— Input data —
**********

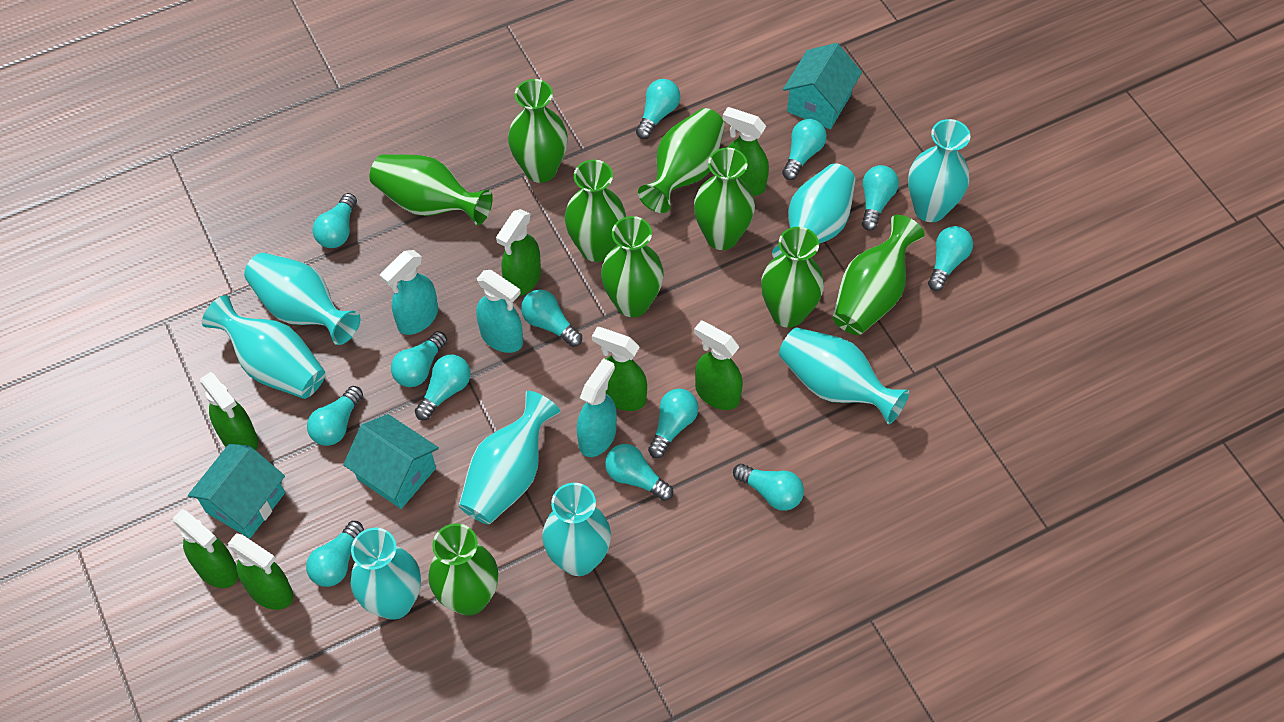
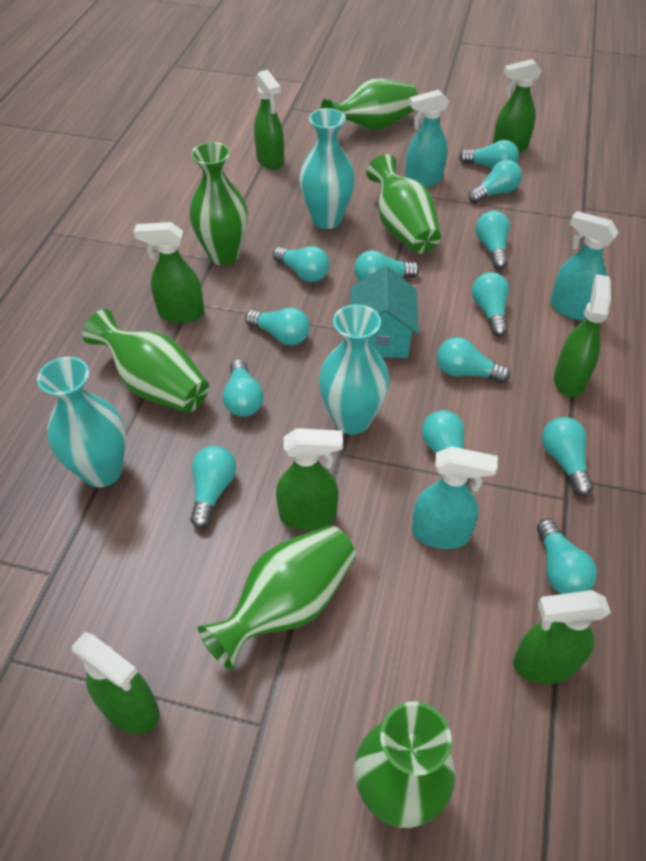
green vase: 9 -> 6
turquoise house: 3 -> 1
turquoise vase: 8 -> 3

**********

— Required work —
Collect from the data above every line that includes "turquoise".

— Output —
turquoise house: 3 -> 1
turquoise vase: 8 -> 3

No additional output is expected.